[Supplied records Boundary: Start]

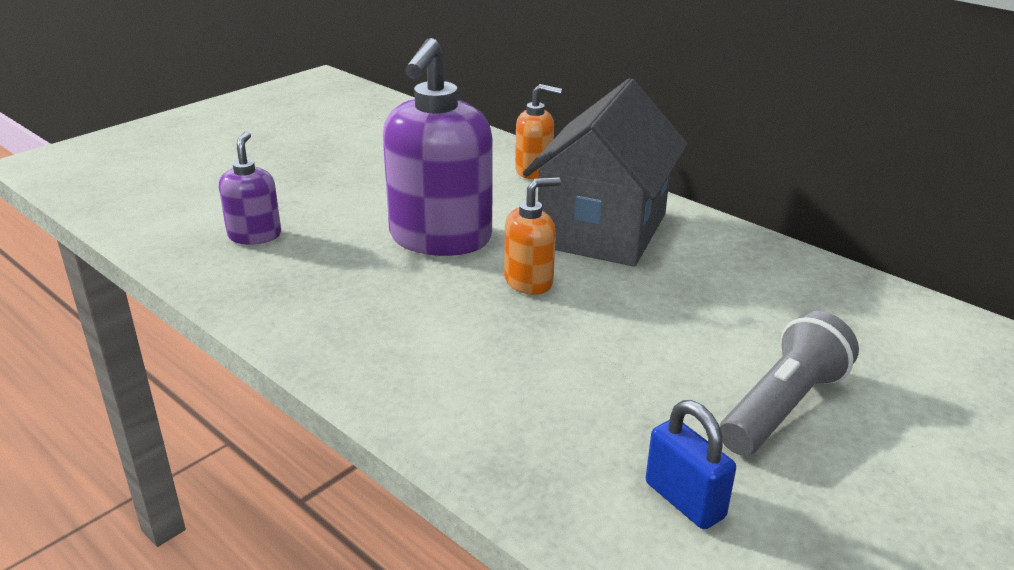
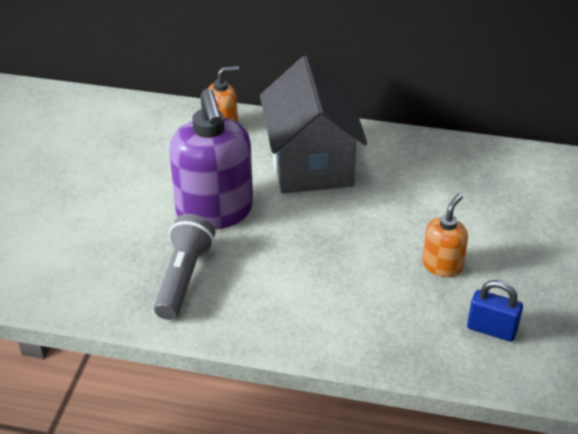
camera: 30 degrees left, 10 degrees up
(254, 235) = (84, 260): purple soap dispenser -> none
(529, 281) = (301, 223): orange soap dispenser -> orange soap dispenser (442, 265)
(782, 406) = (498, 252): grey flashlight -> grey flashlight (183, 277)

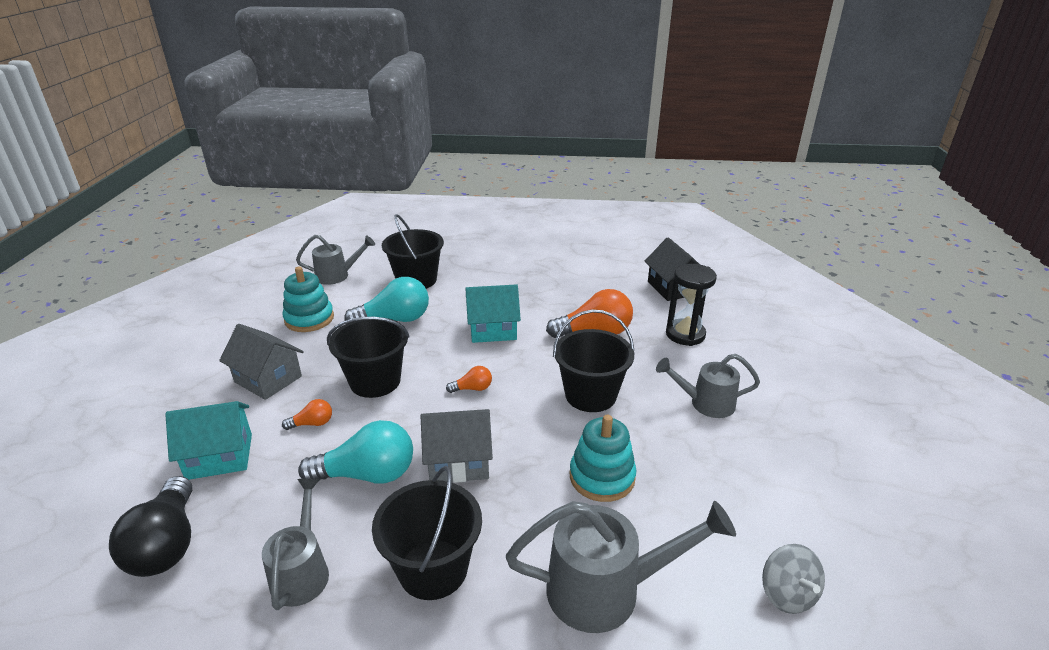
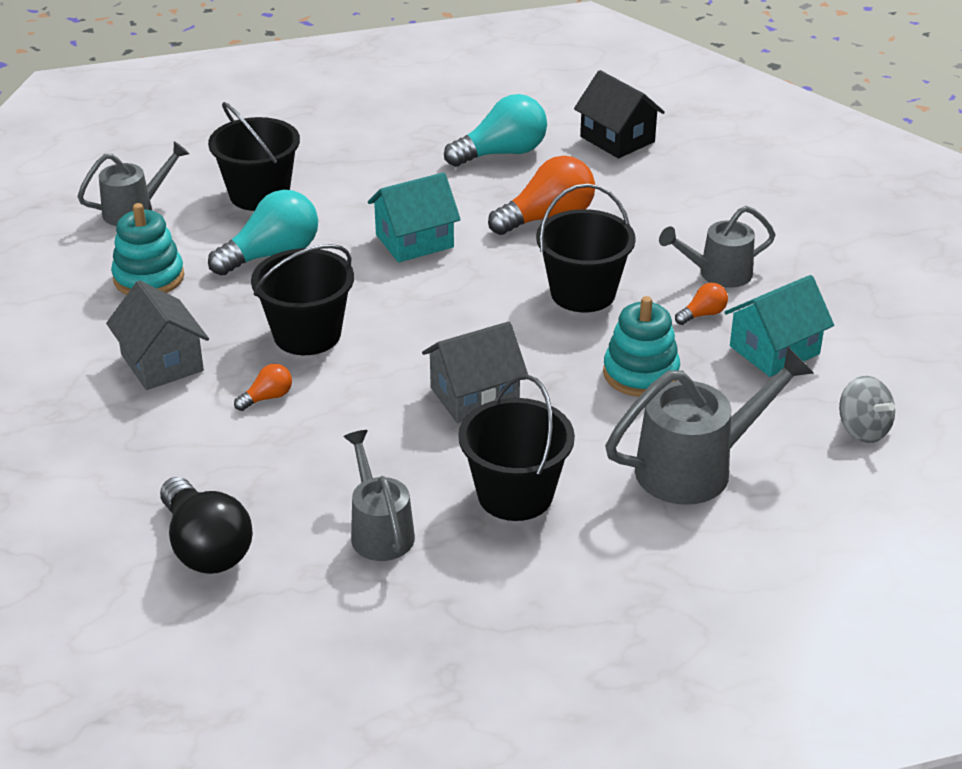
camera: 20 degrees left, 5 degrees up
(219, 456) = (183, 456): turquoise house -> turquoise house (774, 350)
(268, 379) = (162, 362): grey house -> grey house turned 45 degrees clockwise
(368, 474) = (379, 432): turquoise light bulb -> turquoise light bulb (502, 153)
(473, 388) = (437, 316): orange light bulb -> orange light bulb (703, 314)
(685, 334) = (659, 198): black hourglass -> none

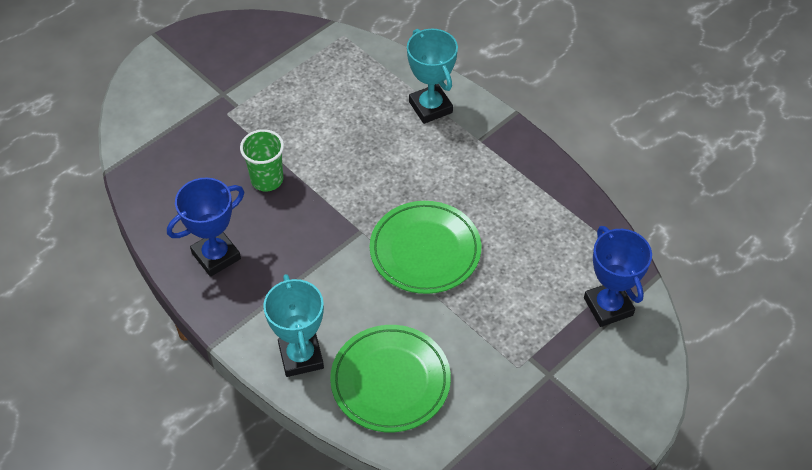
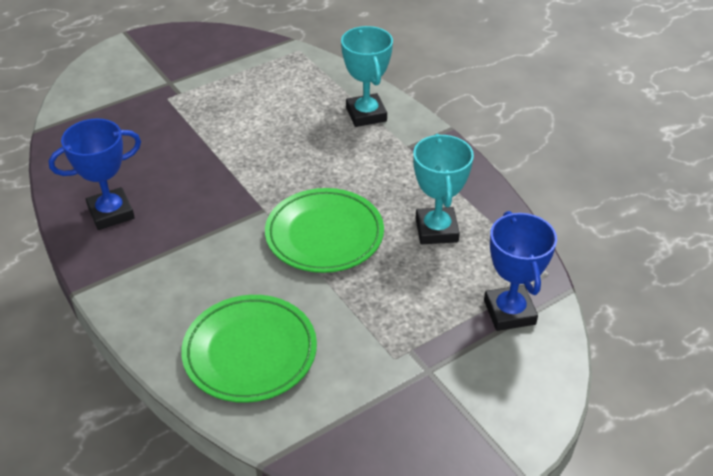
camera: 10 degrees right, 10 degrees down
(267, 179) = (185, 155): green cup -> none
(301, 356) = (163, 315): turquoise trophy -> turquoise trophy (436, 230)

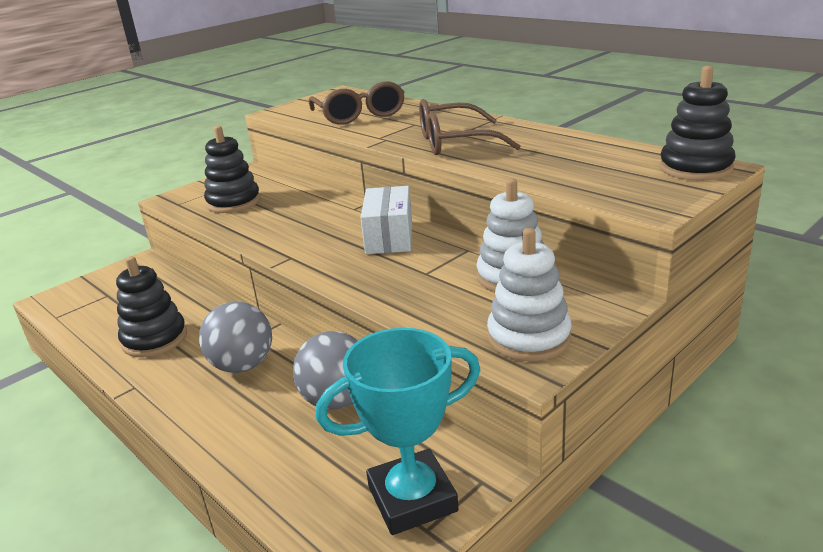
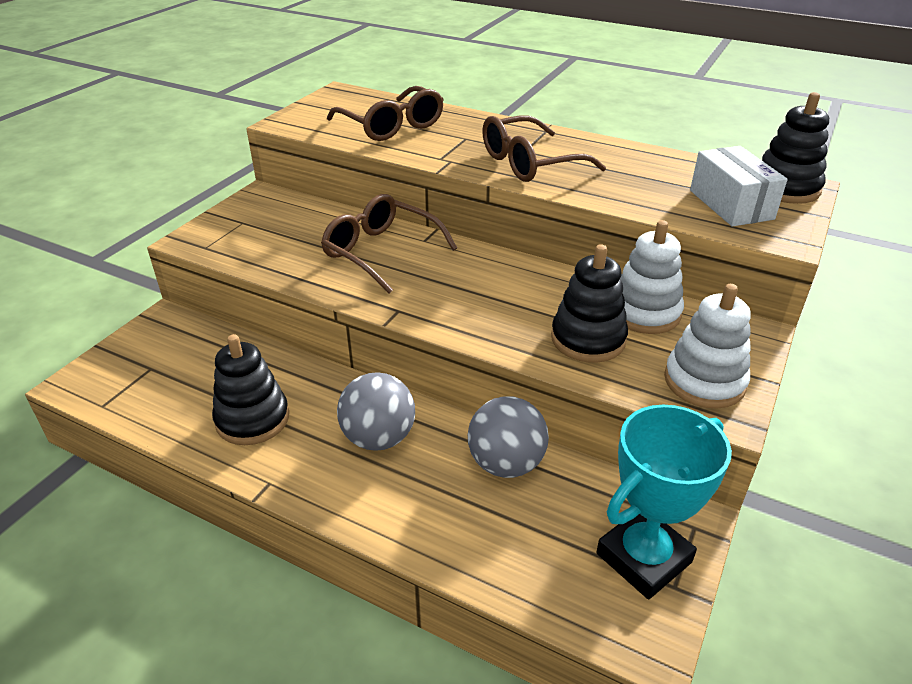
camera: 20 degrees left, 10 degrees up
(234, 202) = (275, 241): black stacking toy -> black stacking toy (588, 339)
(310, 215) = (380, 252): none -> brown glasses
(389, 237) = (488, 274): white box -> white box (731, 204)

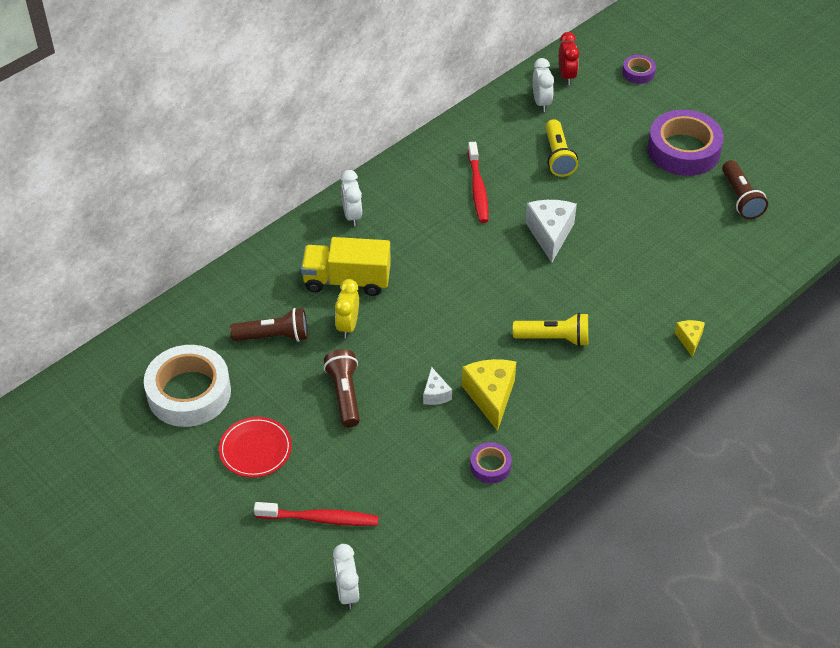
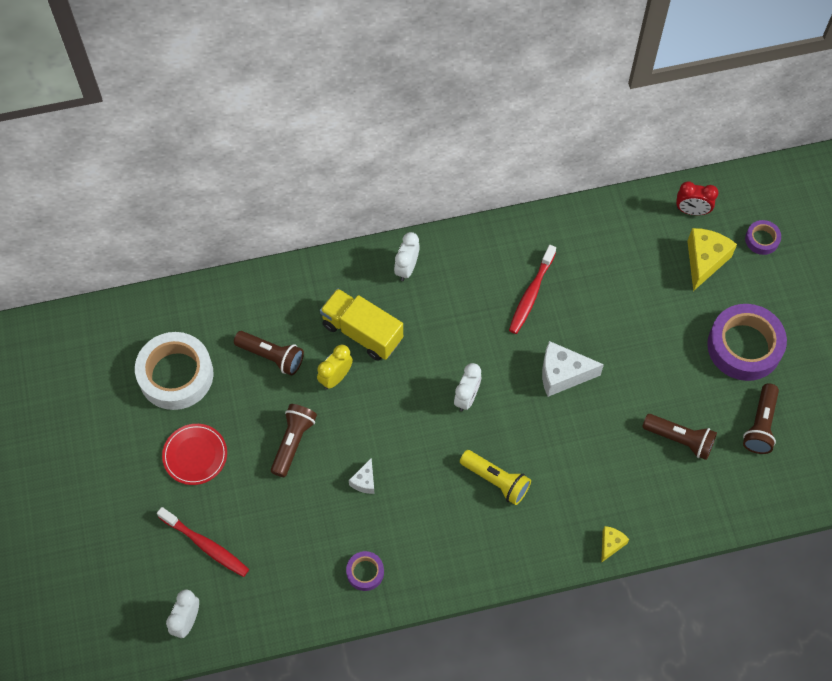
camera: 30 degrees right, 15 degrees up
(491, 397) = (407, 508): yellow cheese -> yellow cheese (704, 261)
(541, 102) = (648, 229): white clock -> white clock (467, 397)
(550, 234) = (562, 374): white cheese -> white cheese turned 120 degrees counterclockwise
(558, 157) = (624, 296): yellow flashlight -> none
(566, 76) = (692, 211): red clock -> red clock turned 75 degrees clockwise
(685, 237) = (680, 439): none -> brown flashlight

[Supplied records Boundary: End]

▶ _Description of the task_
From the data above, reproduce word for word the lines running from the line with "camera: 20 degrees left, 10 degrees up" to the line with "(389, 237) = (488, 274): white", ends included.

▶ _Completed exercise_
camera: 20 degrees left, 10 degrees up
(234, 202) = (275, 241): black stacking toy -> black stacking toy (588, 339)
(310, 215) = (380, 252): none -> brown glasses
(389, 237) = (488, 274): white box -> white box (731, 204)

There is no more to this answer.